Object correspondence data:
....................

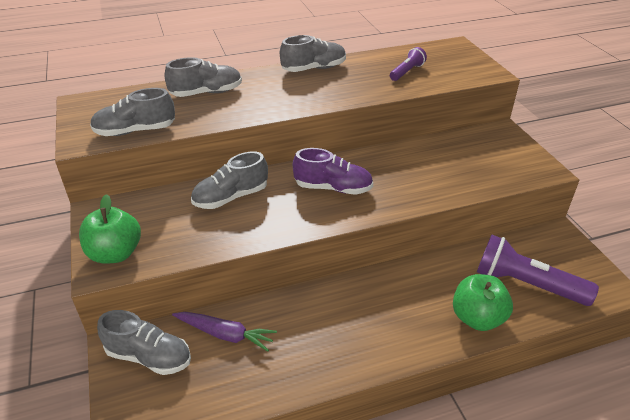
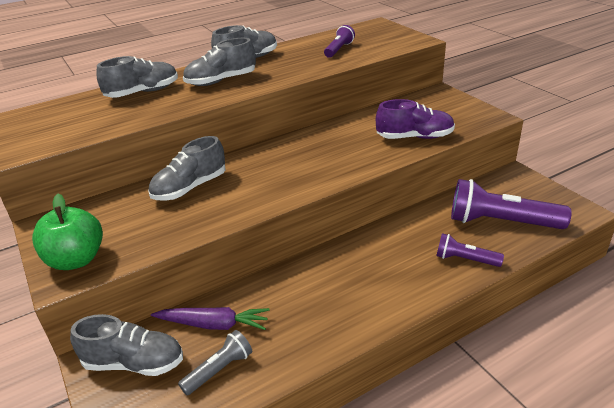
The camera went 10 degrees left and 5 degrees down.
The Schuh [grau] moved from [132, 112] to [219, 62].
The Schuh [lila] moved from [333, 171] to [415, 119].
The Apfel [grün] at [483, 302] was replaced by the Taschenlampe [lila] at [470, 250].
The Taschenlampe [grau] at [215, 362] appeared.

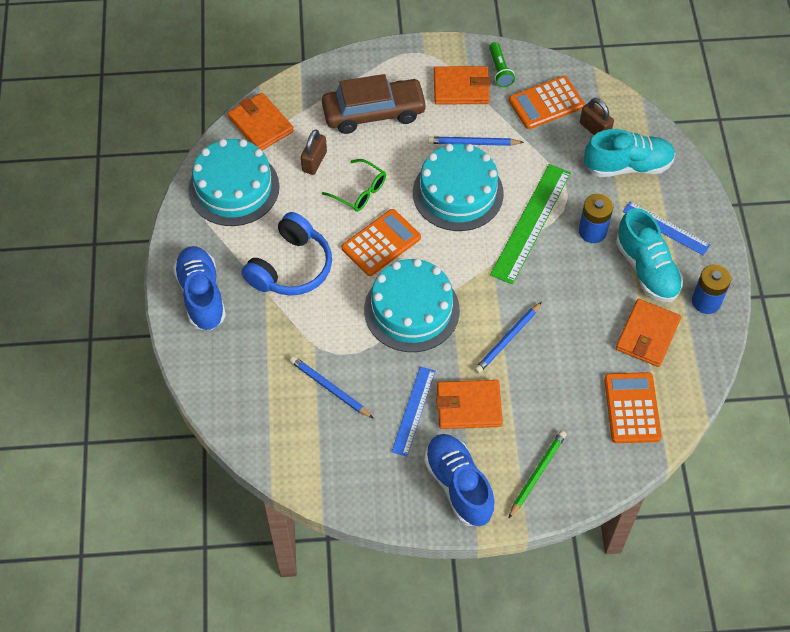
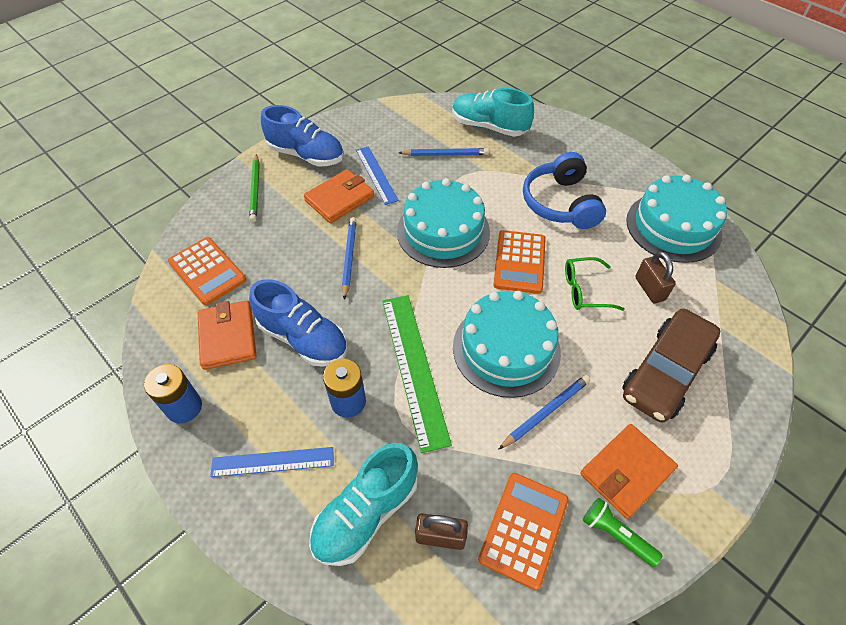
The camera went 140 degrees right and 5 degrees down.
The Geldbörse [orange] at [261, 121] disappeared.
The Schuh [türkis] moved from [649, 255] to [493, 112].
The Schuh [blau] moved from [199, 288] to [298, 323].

....................

Set the records down again exactly as given, and leave the pictures out.

The camera went 10 degrees left and 5 degrees down.
The Schuh [grau] moved from [132, 112] to [219, 62].
The Schuh [lila] moved from [333, 171] to [415, 119].
The Apfel [grün] at [483, 302] was replaced by the Taschenlampe [lila] at [470, 250].
The Taschenlampe [grau] at [215, 362] appeared.

The camera went 140 degrees right and 5 degrees down.
The Geldbörse [orange] at [261, 121] disappeared.
The Schuh [türkis] moved from [649, 255] to [493, 112].
The Schuh [blau] moved from [199, 288] to [298, 323].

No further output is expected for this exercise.